**Colored object listings**:
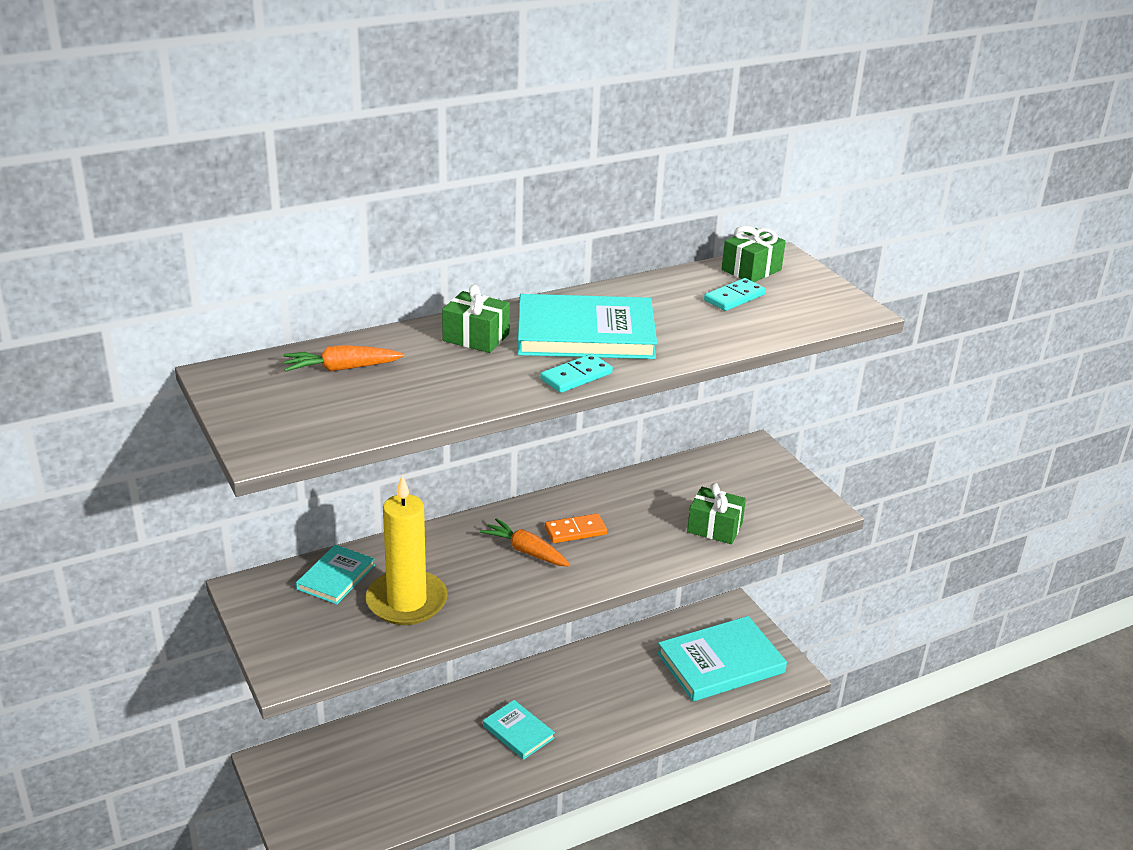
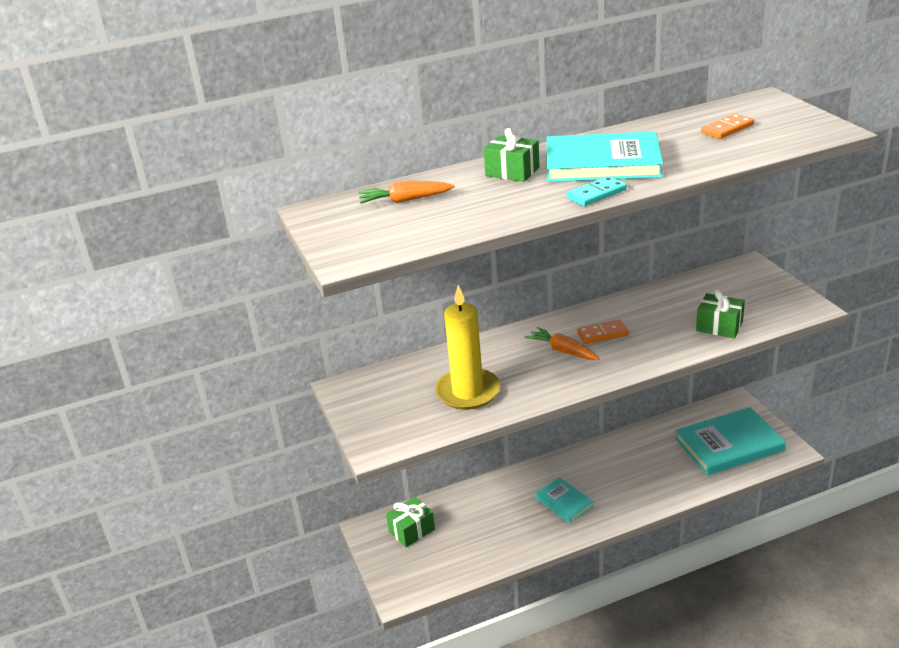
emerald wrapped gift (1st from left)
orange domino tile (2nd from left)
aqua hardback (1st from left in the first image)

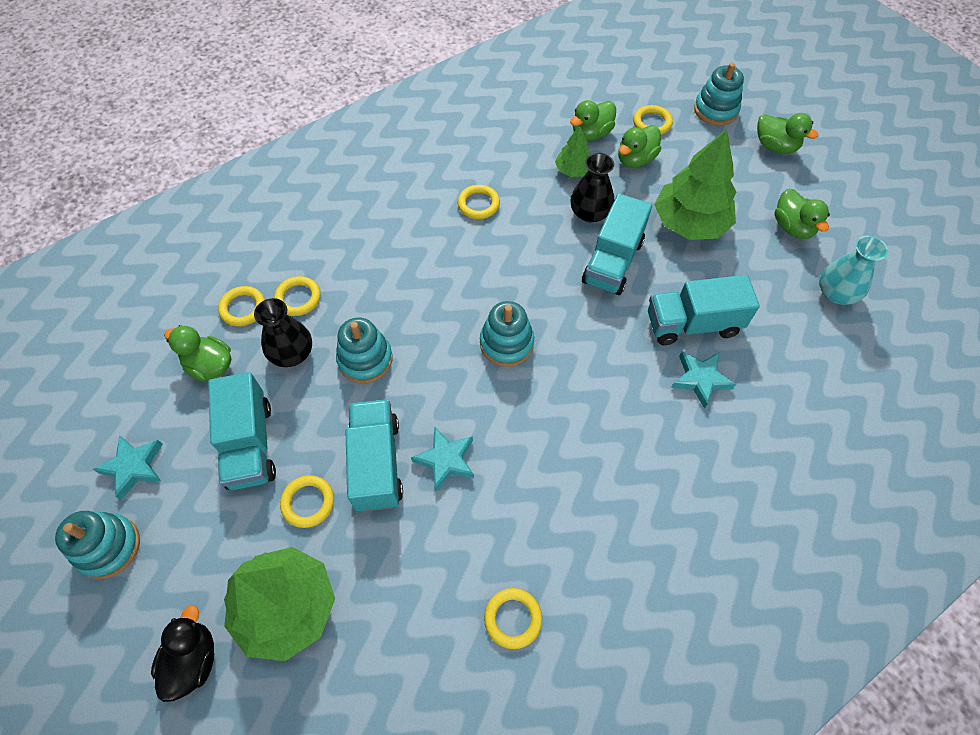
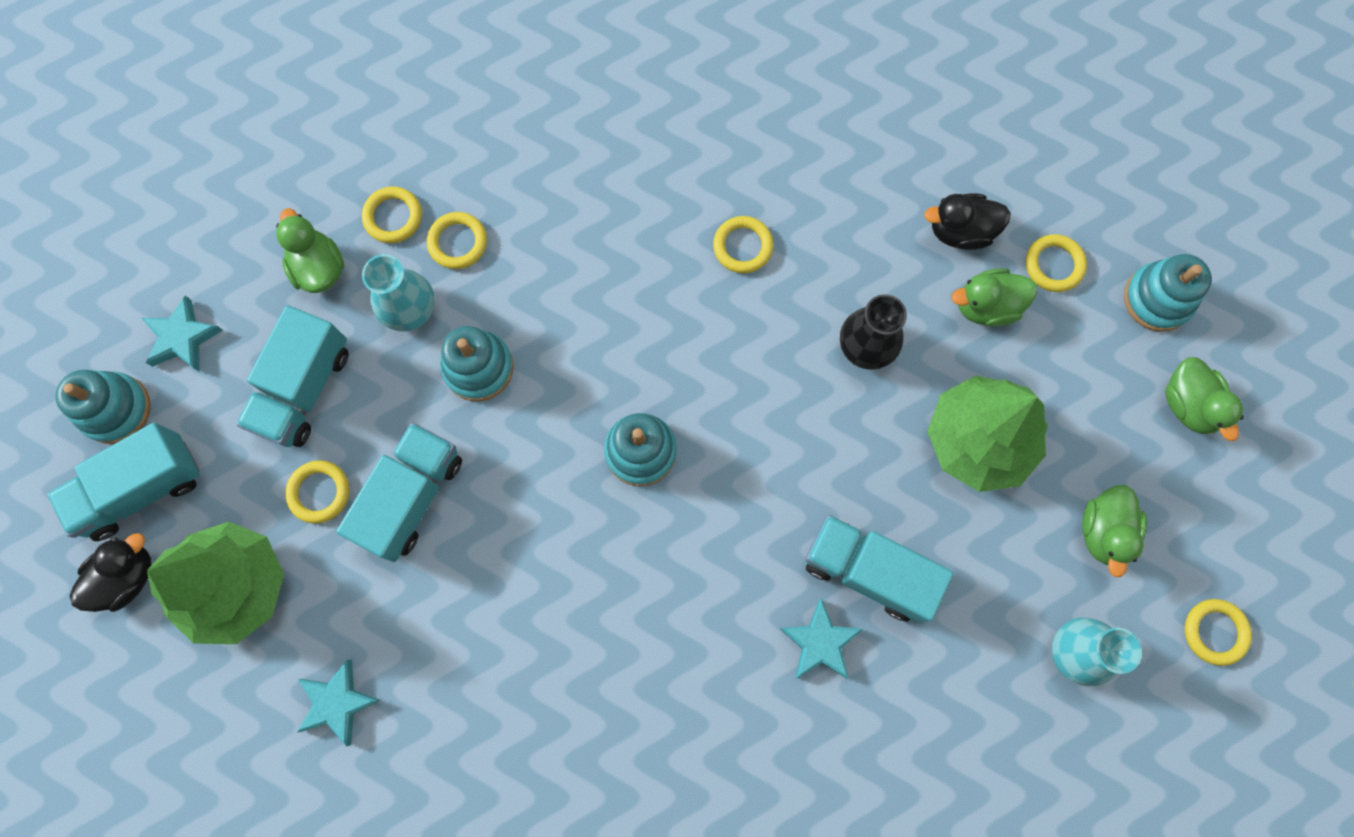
jet-black toy duck (2nd from left)
emerald tree (2nd from left in the first image)
aqua toy truck (1st from left)
aqua vase (1st from left)
aqua star (2nd from left)
yellow ring (6th from left)

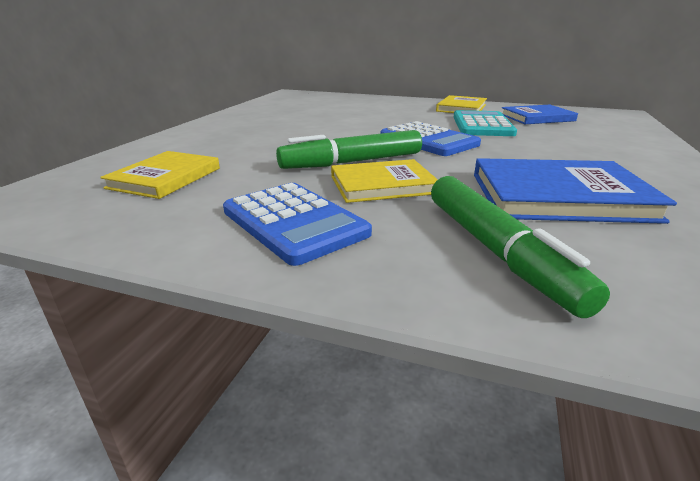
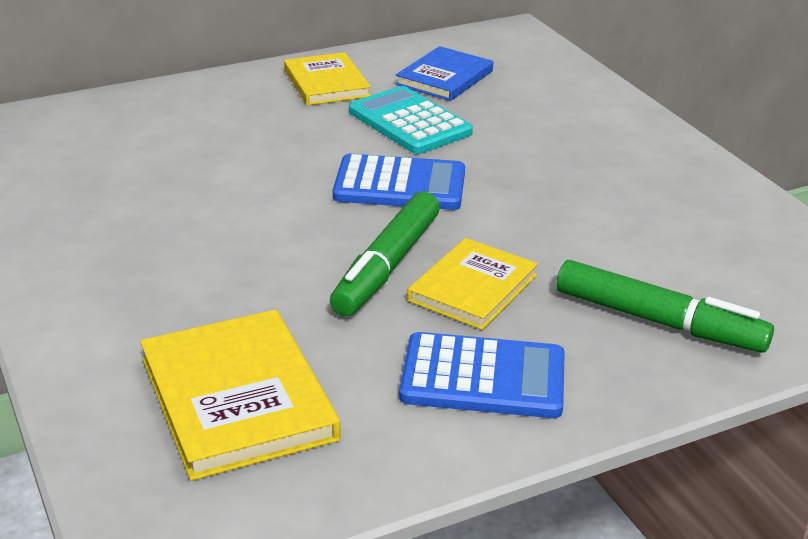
yellow hardback (1st from left)
royal blue hardback (2nd from left in the first image)

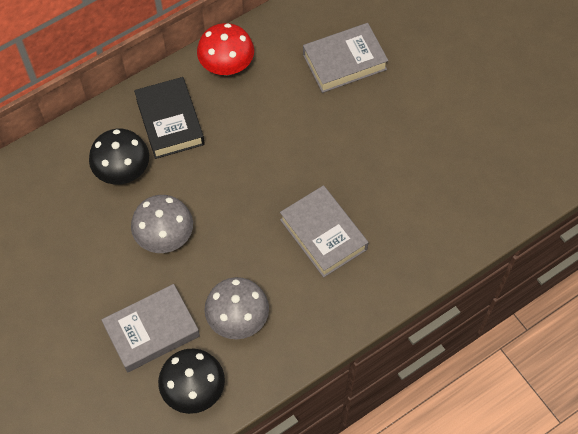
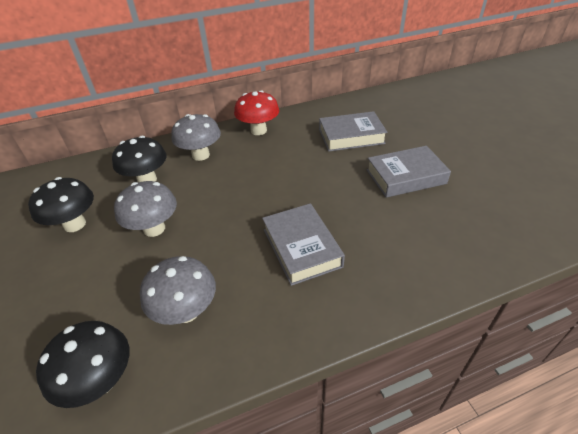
ash-grey fungus (3rd from left)
ash-grey hardback (3rd from left)
jet-black fungus (1st from left)

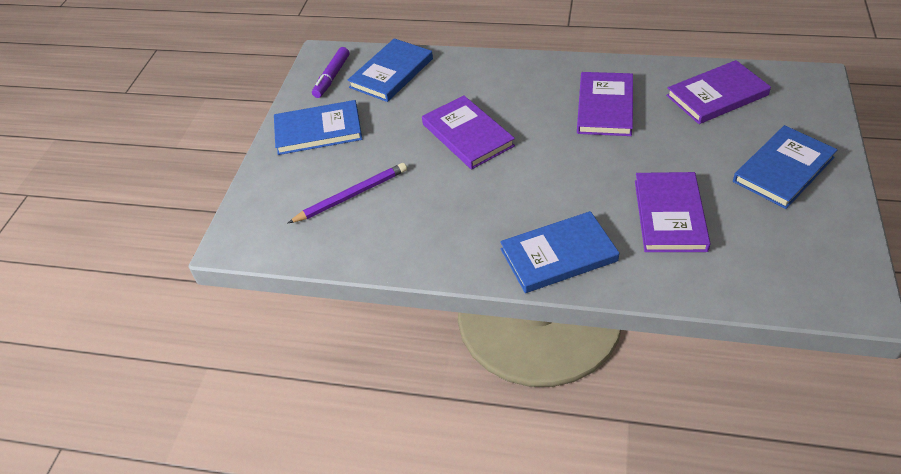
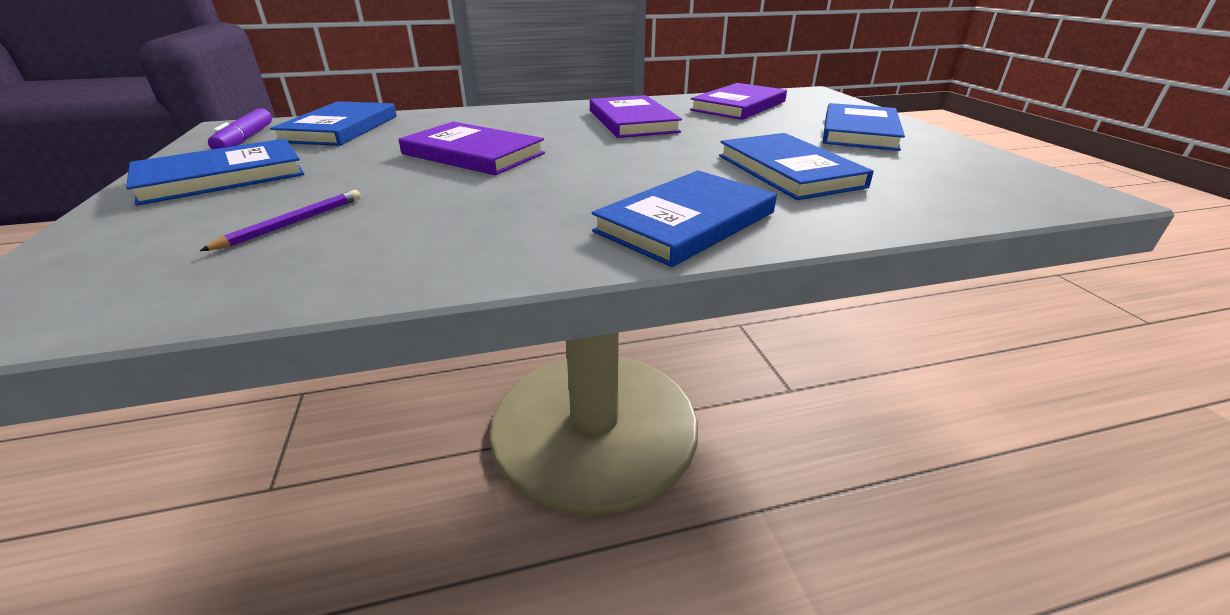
violet pencil
royal blue hardback (4th from left)

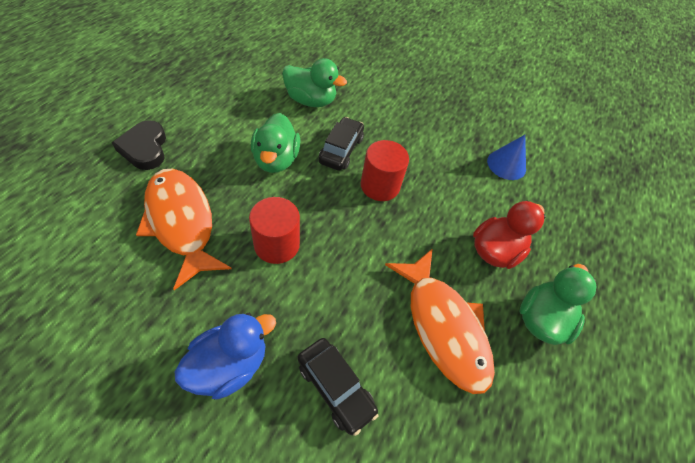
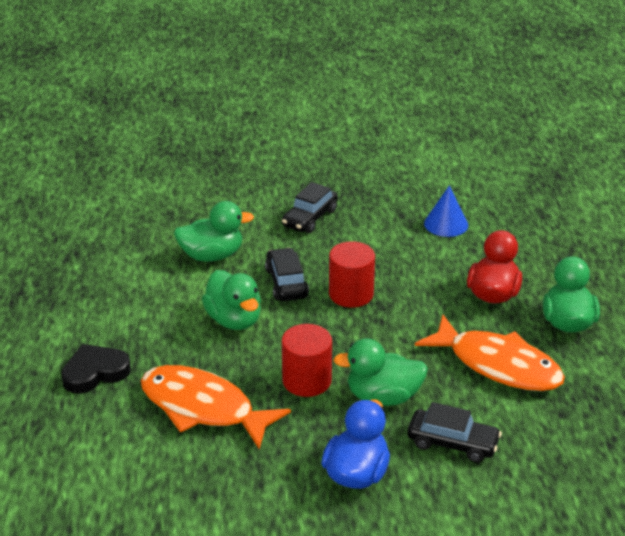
jet-black love heart
jet-black toy car (2nd from left)
emerald toy duck (3rd from left)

**Your goal**: If pictures are present, they are dropped, and the entries above are written out word for word.

**Exercise output**:
emerald wrapped gift (1st from left)
orange domino tile (2nd from left)
aqua hardback (1st from left in the first image)

jet-black toy duck (2nd from left)
emerald tree (2nd from left in the first image)
aqua toy truck (1st from left)
aqua vase (1st from left)
aqua star (2nd from left)
yellow ring (6th from left)

yellow hardback (1st from left)
royal blue hardback (2nd from left in the first image)

ash-grey fungus (3rd from left)
ash-grey hardback (3rd from left)
jet-black fungus (1st from left)

violet pencil
royal blue hardback (4th from left)

jet-black love heart
jet-black toy car (2nd from left)
emerald toy duck (3rd from left)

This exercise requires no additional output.